**Exercise brief:** Set down, exactly and with no pictures, the line that contains "blue gift: 0 -> 2" and all lines after it in the listing.

Data extract Block Start

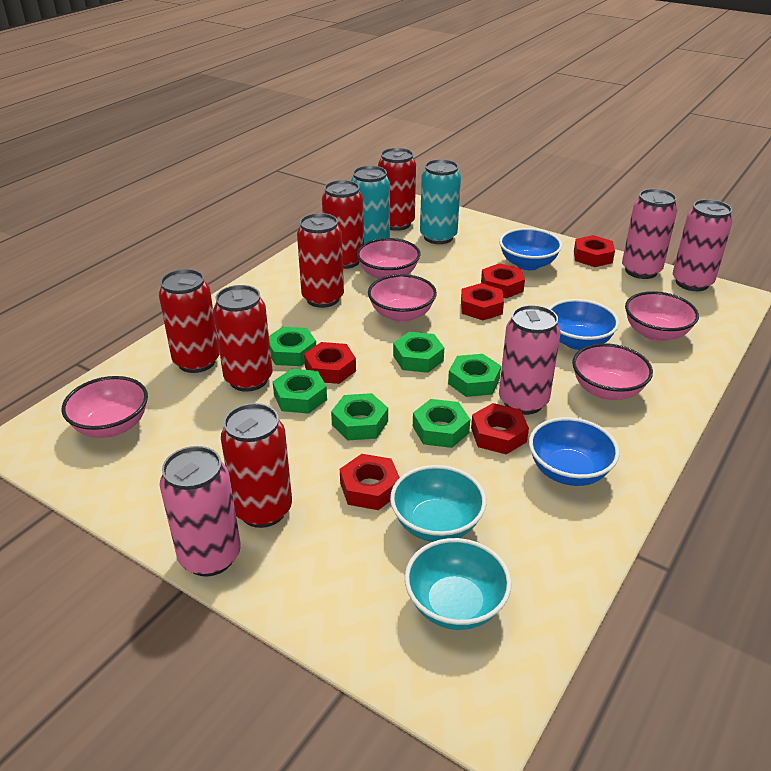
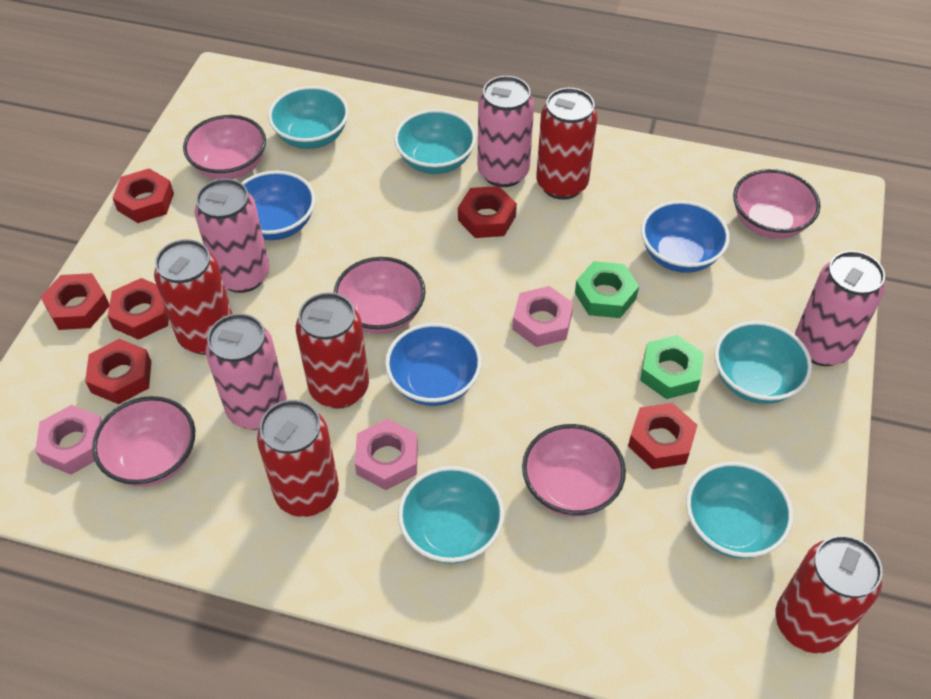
green nut: 6 -> 2
pink nut: 0 -> 3
red can: 6 -> 5
turquoise bowl: 2 -> 5
turquoise can: 2 -> 0

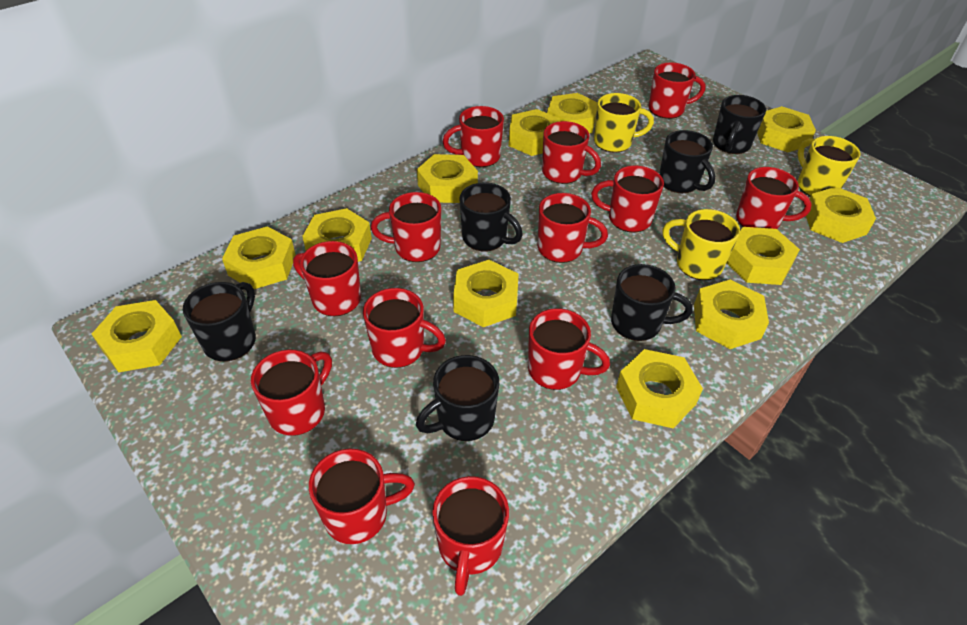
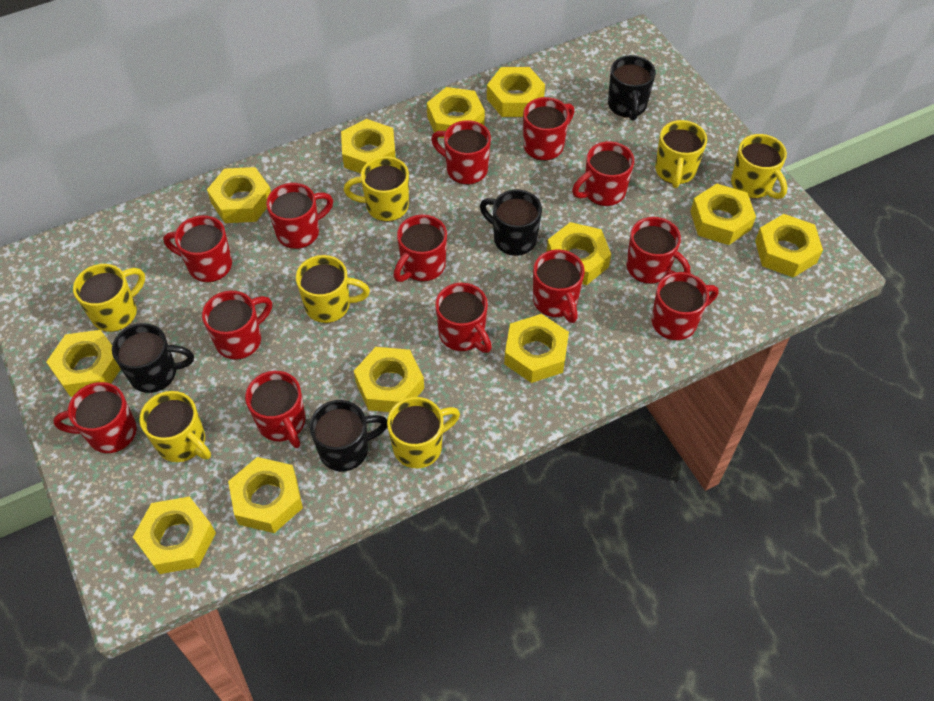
black mug: 6 -> 4
yellow mug: 3 -> 7

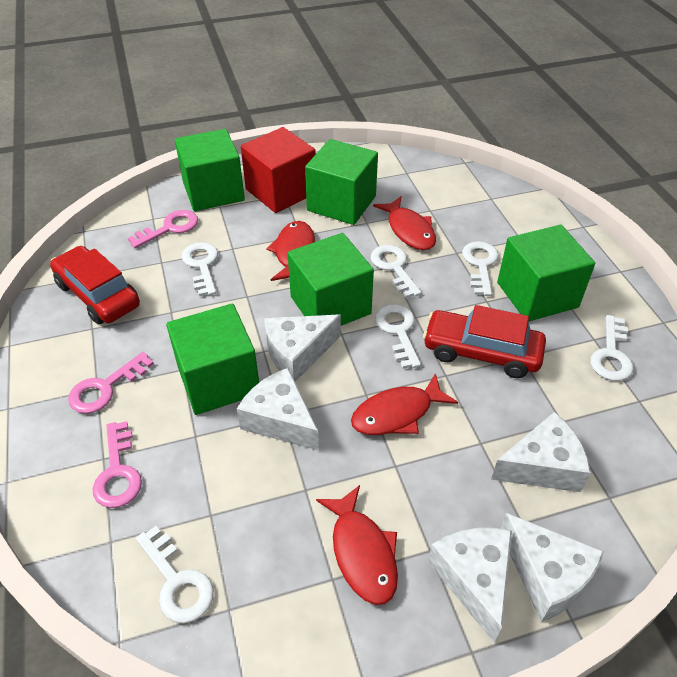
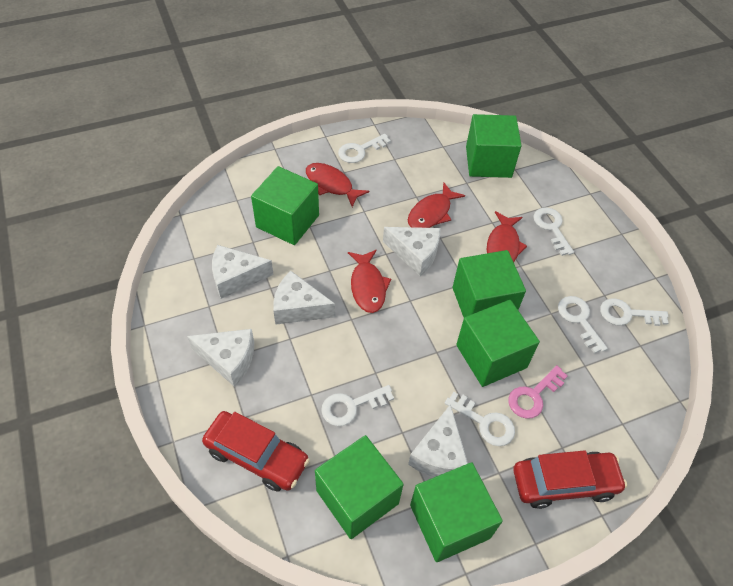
green cube: 5 -> 6
pink key: 3 -> 1
red cube: 1 -> 0

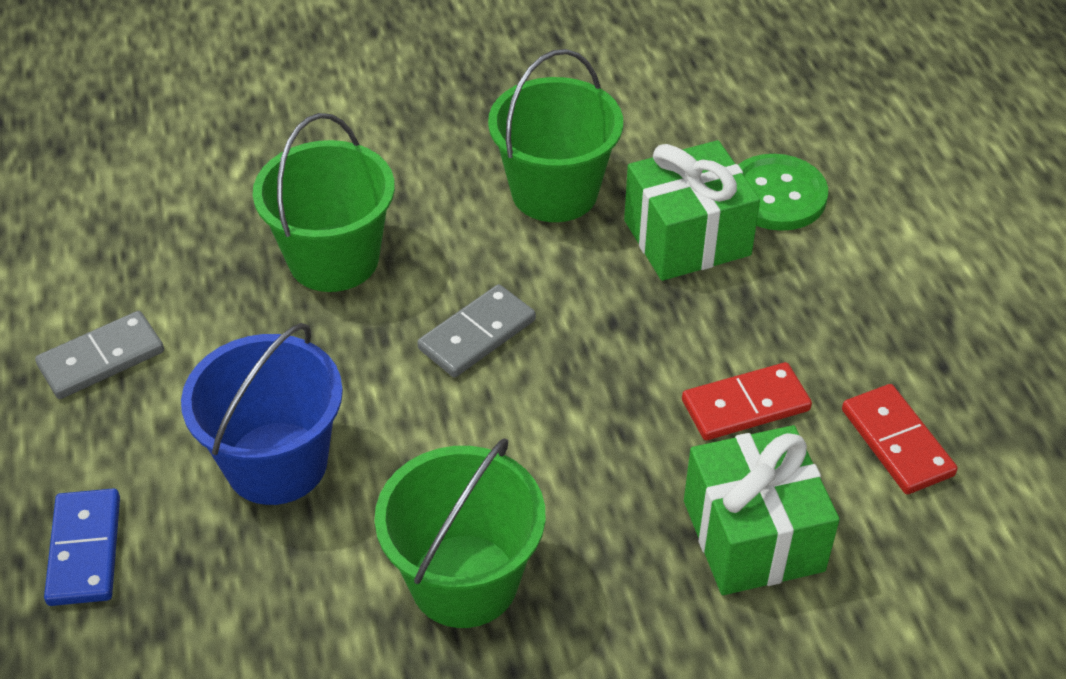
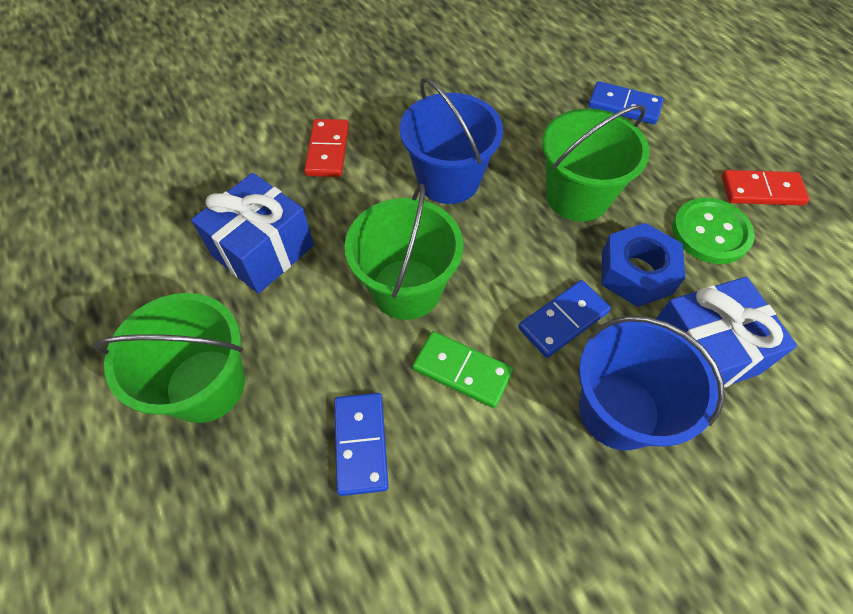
blue bucket: 1 -> 2
blue domino: 1 -> 3
blue gift: 0 -> 2
blue nut: 0 -> 1
green domino: 0 -> 1
green gift: 2 -> 0
grey domino: 2 -> 0

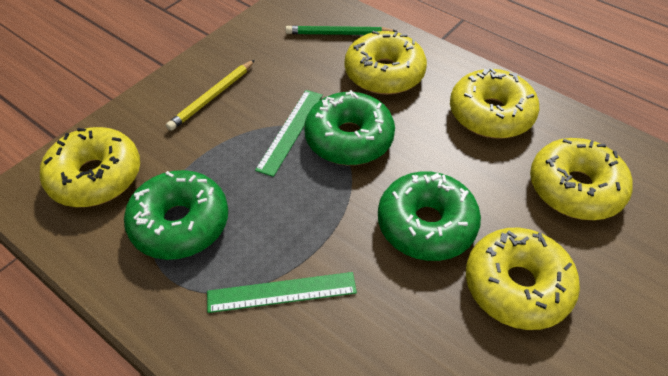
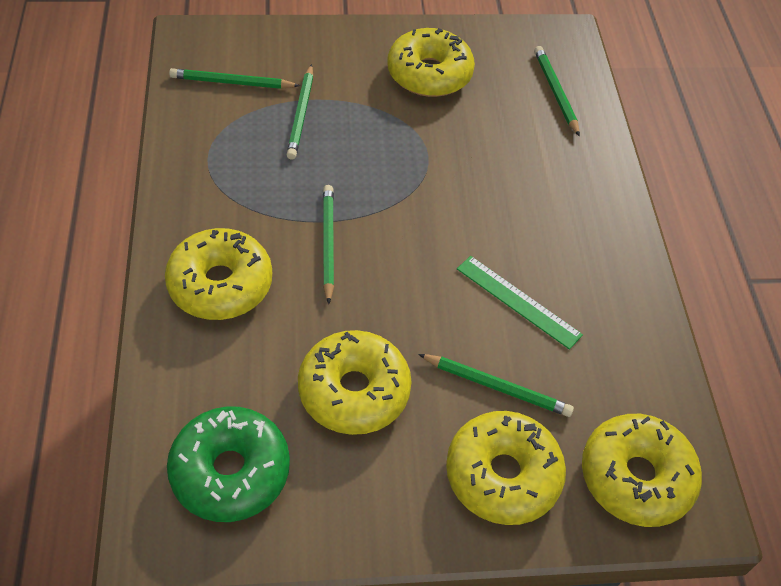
green donut: 3 -> 1
green pencil: 1 -> 5
green ruler: 2 -> 1
yellow pencil: 1 -> 0

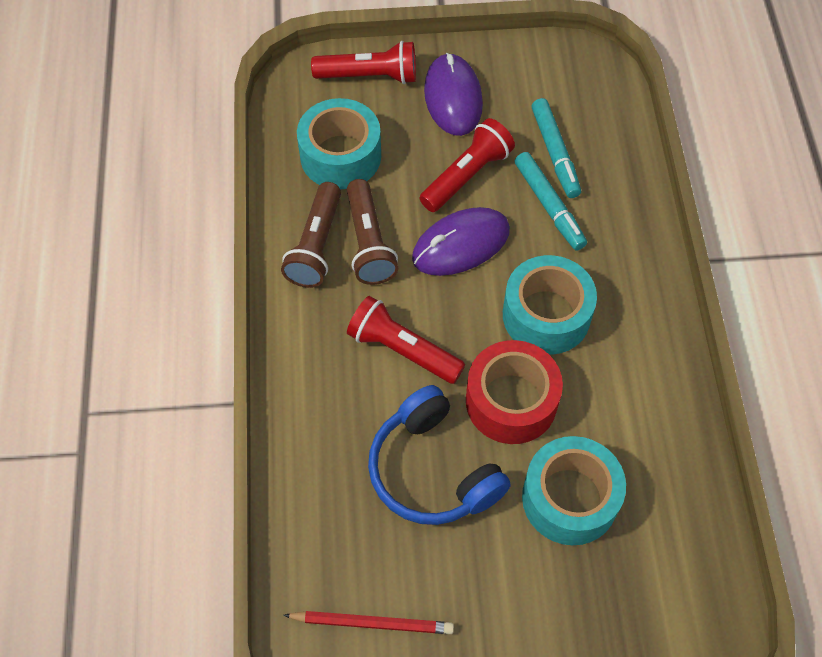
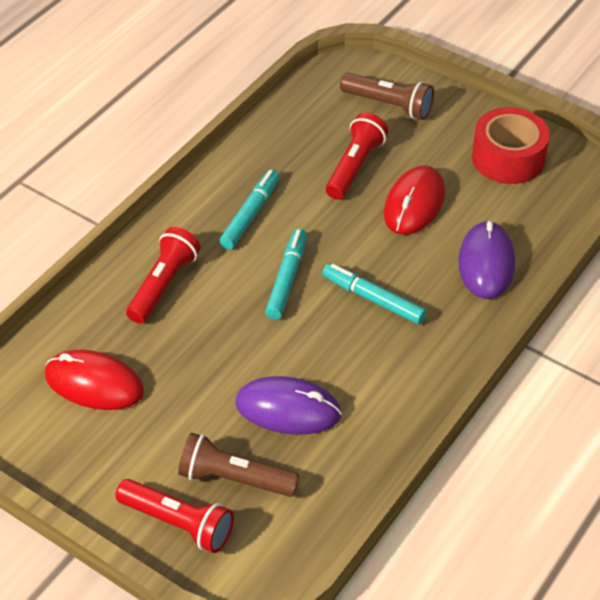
blue headphones: 1 -> 0
red mouse: 0 -> 2
red pencil: 1 -> 0
turquoise marker: 2 -> 3
turquoise tape: 3 -> 0

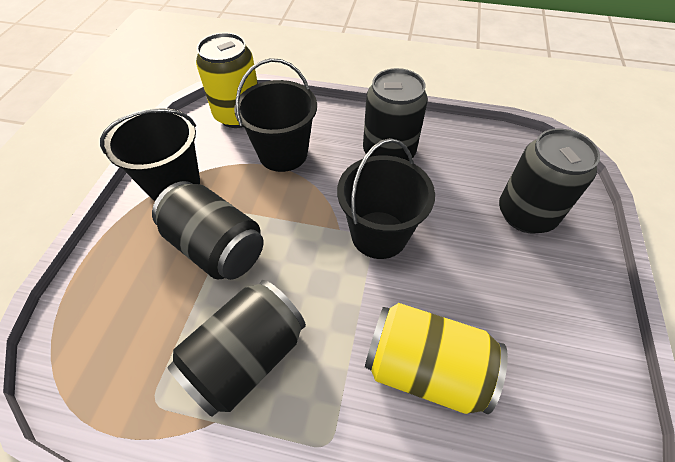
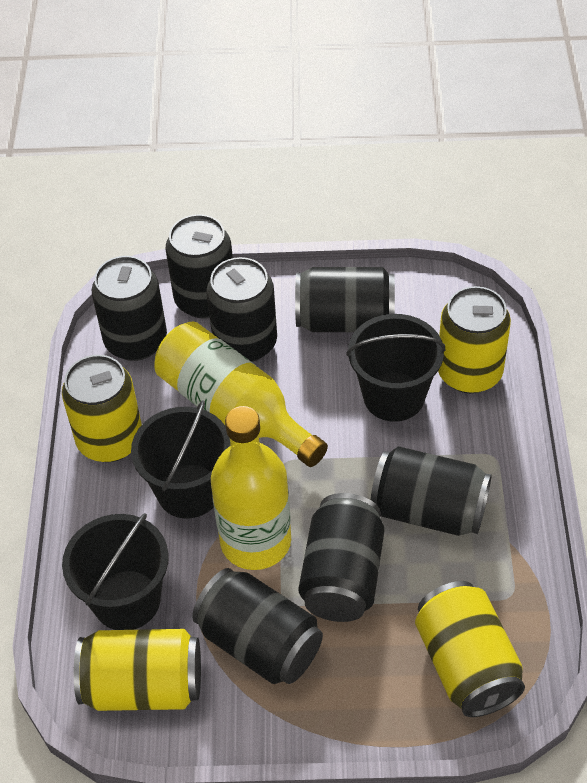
black can: 4 -> 7
yellow bottle: 0 -> 2
yellow can: 2 -> 4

Data extract Block End

**Answer space:**
blue gift: 0 -> 2
blue nut: 0 -> 1
green domino: 0 -> 1
green gift: 2 -> 0
grey domino: 2 -> 0

green donut: 3 -> 1
green pencil: 1 -> 5
green ruler: 2 -> 1
yellow pencil: 1 -> 0

blue headphones: 1 -> 0
red mouse: 0 -> 2
red pencil: 1 -> 0
turquoise marker: 2 -> 3
turquoise tape: 3 -> 0

black can: 4 -> 7
yellow bottle: 0 -> 2
yellow can: 2 -> 4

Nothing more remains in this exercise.